* _Description of the task_: Leave every image out, and print the remaining lines below exactly.

* _Supplied material_:
BEGIN

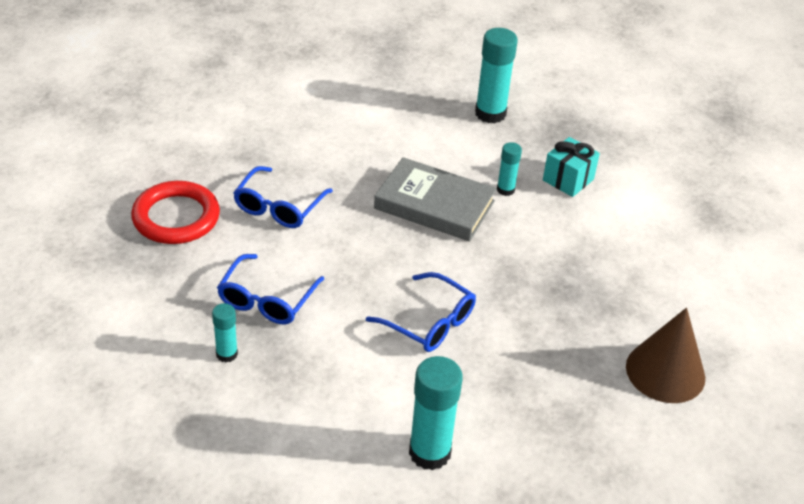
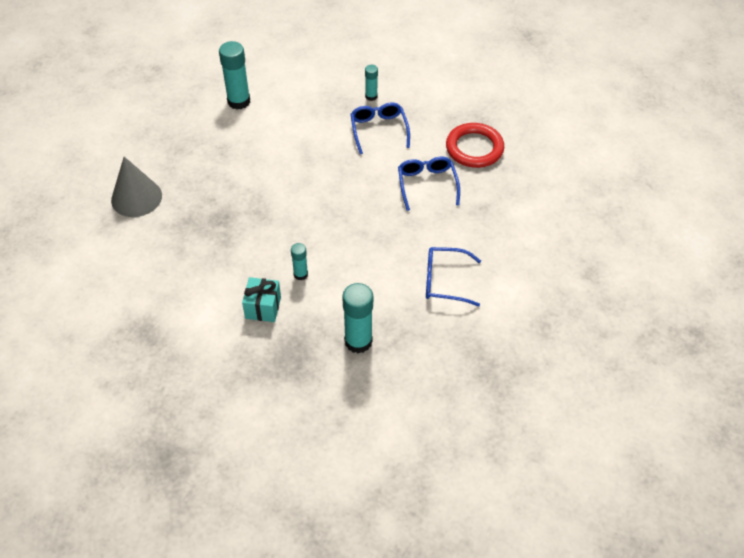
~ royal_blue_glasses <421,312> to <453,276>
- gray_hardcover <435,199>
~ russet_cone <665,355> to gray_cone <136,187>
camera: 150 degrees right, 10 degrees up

END

* _Your solution_:
~ royal_blue_glasses <421,312> to <453,276>
- gray_hardcover <435,199>
~ russet_cone <665,355> to gray_cone <136,187>
camera: 150 degrees right, 10 degrees up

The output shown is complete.